*Aim of the exercise*
Exact copy, pictures excluded: please retype every record below.

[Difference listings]
----------

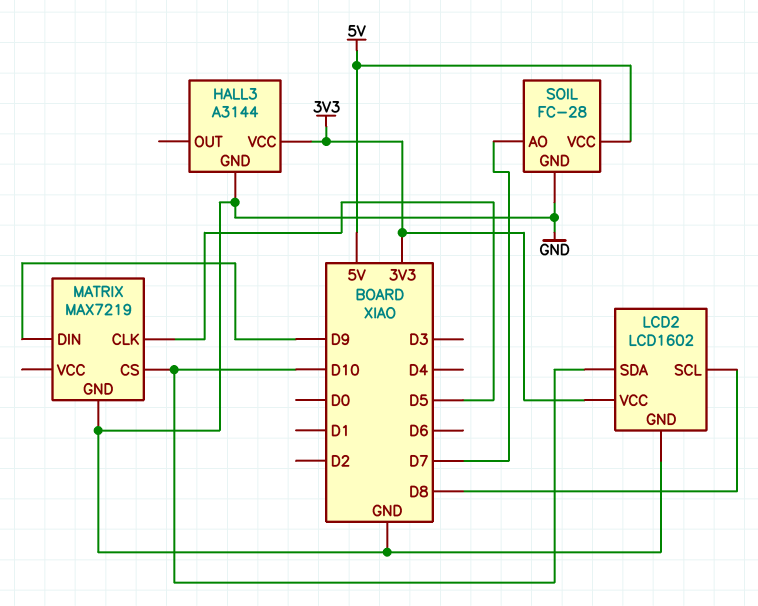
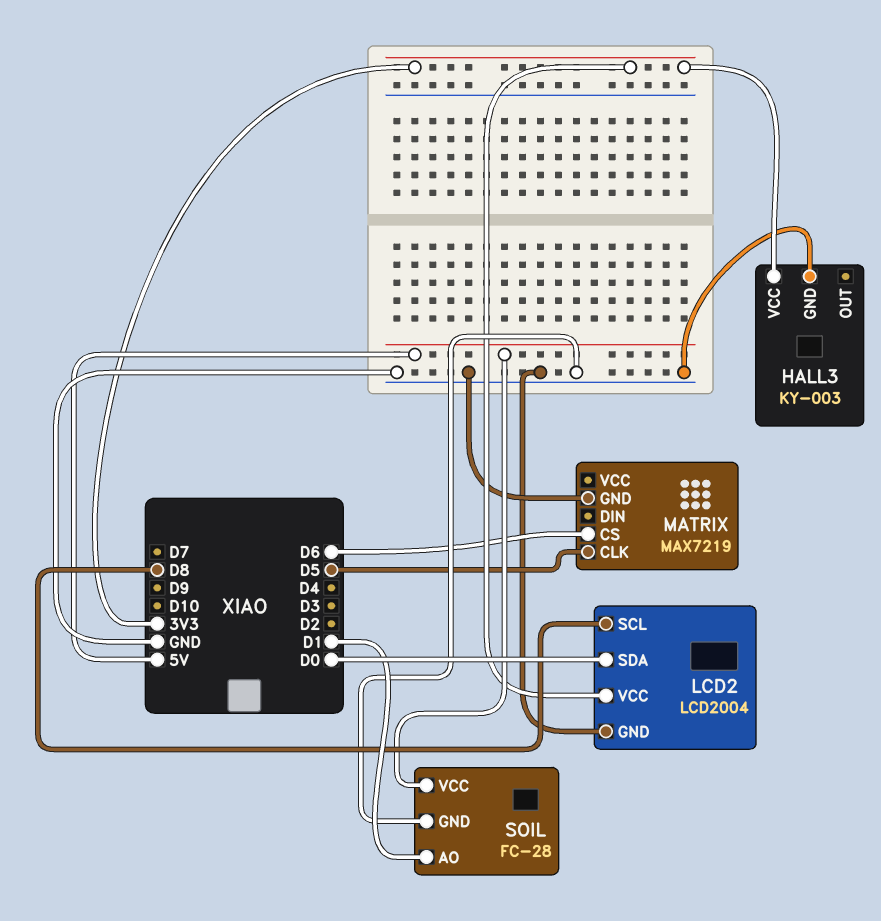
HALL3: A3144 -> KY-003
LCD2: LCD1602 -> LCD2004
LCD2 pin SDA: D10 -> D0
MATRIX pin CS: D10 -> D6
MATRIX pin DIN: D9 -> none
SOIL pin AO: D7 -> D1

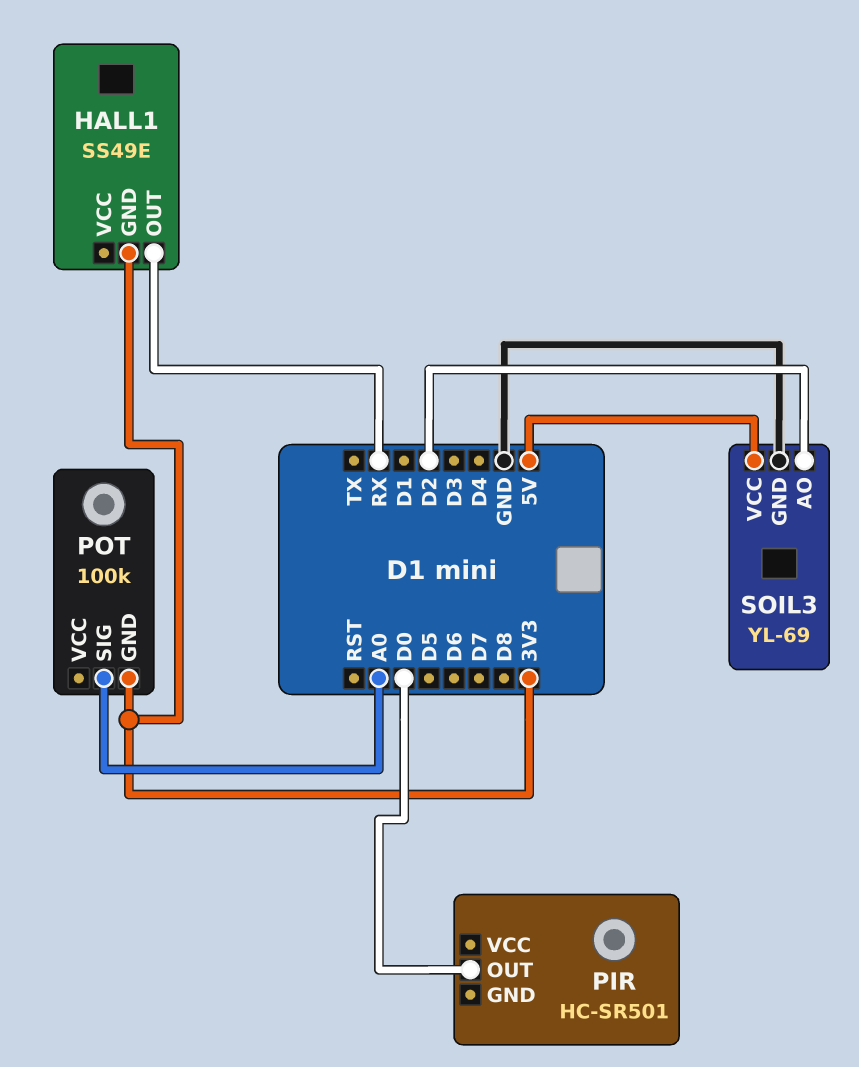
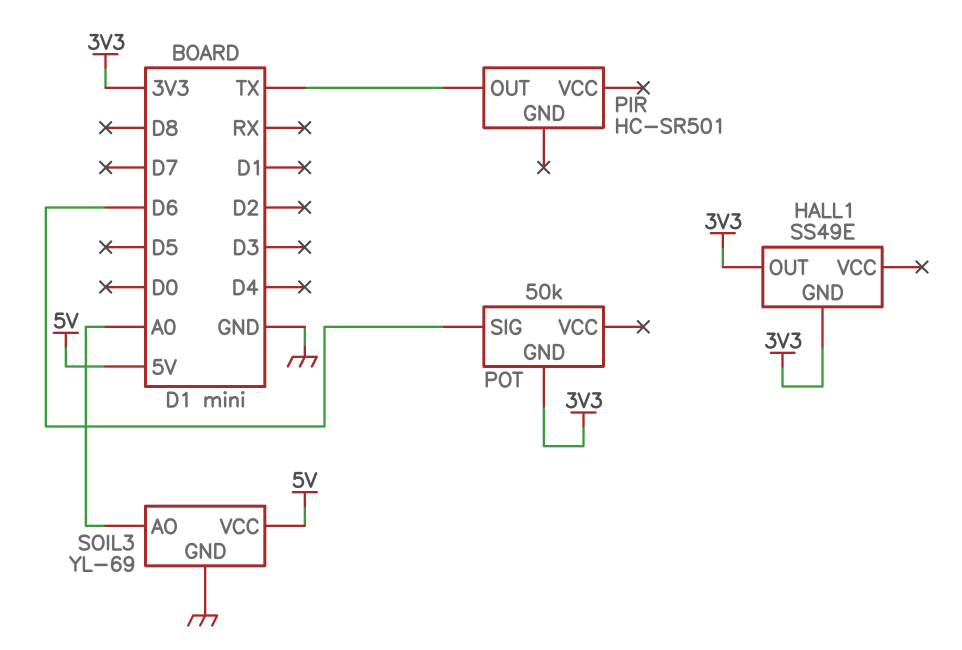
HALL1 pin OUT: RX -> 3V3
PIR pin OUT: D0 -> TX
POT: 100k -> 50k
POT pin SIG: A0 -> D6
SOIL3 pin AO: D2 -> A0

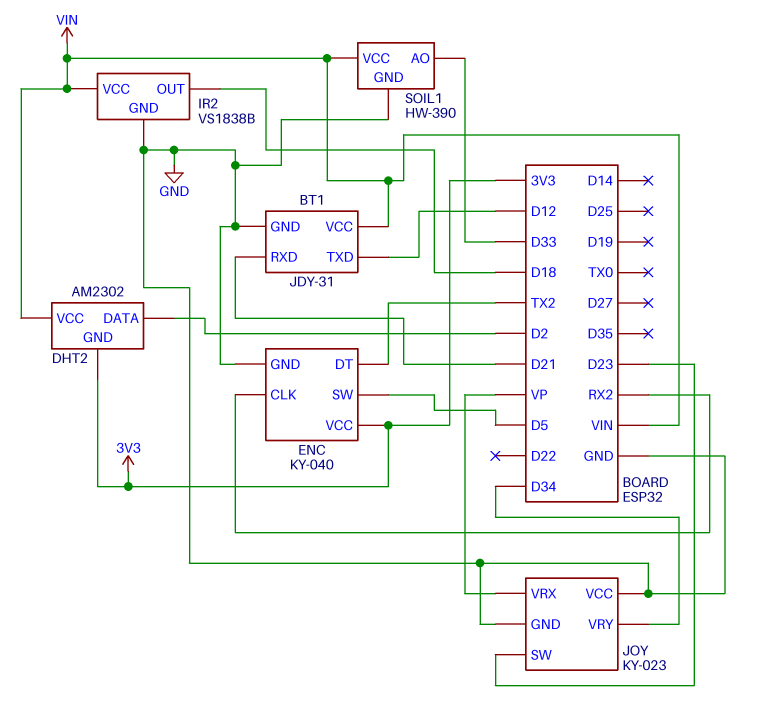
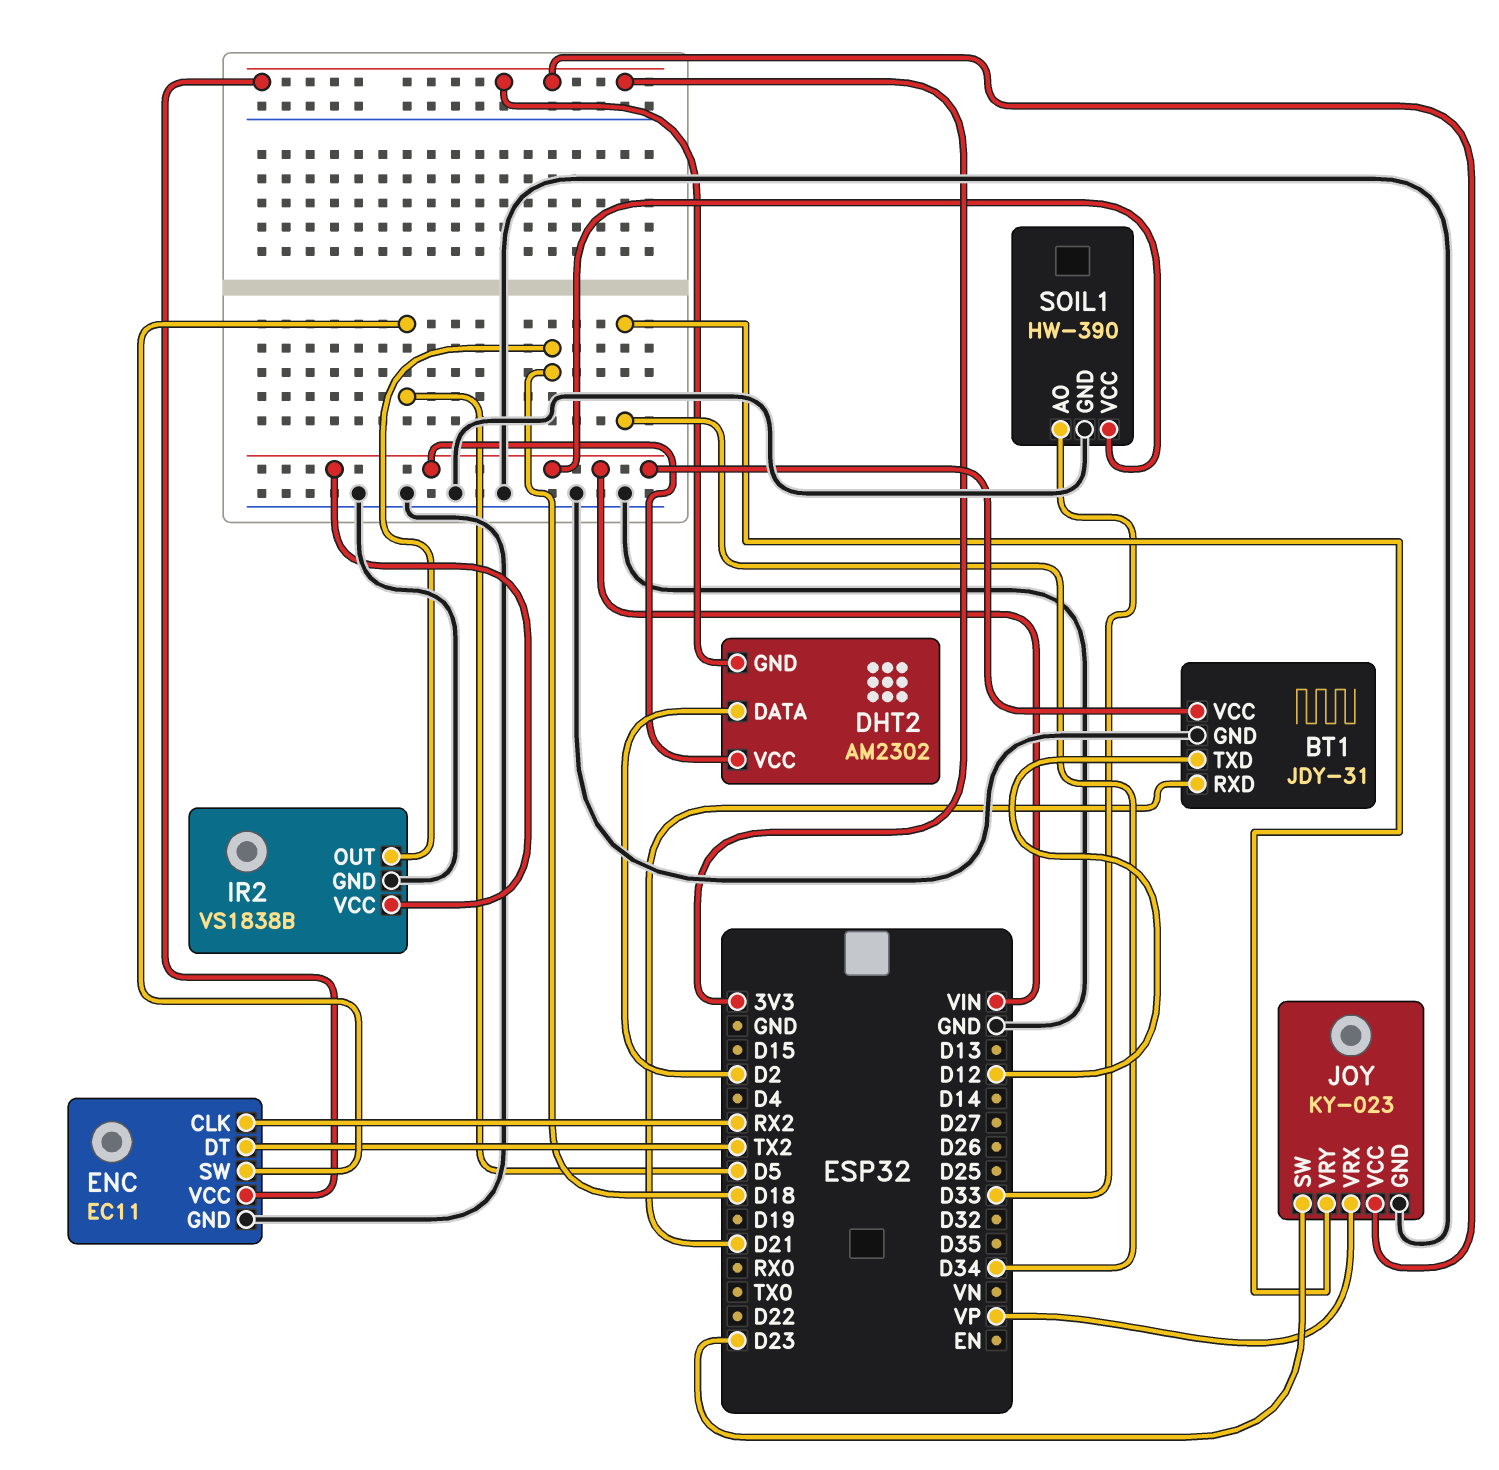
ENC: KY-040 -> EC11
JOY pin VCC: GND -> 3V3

----------

*Output for this exercise*
HALL3: A3144 -> KY-003
LCD2: LCD1602 -> LCD2004
LCD2 pin SDA: D10 -> D0
MATRIX pin CS: D10 -> D6
MATRIX pin DIN: D9 -> none
SOIL pin AO: D7 -> D1

HALL1 pin OUT: RX -> 3V3
PIR pin OUT: D0 -> TX
POT: 100k -> 50k
POT pin SIG: A0 -> D6
SOIL3 pin AO: D2 -> A0

ENC: KY-040 -> EC11
JOY pin VCC: GND -> 3V3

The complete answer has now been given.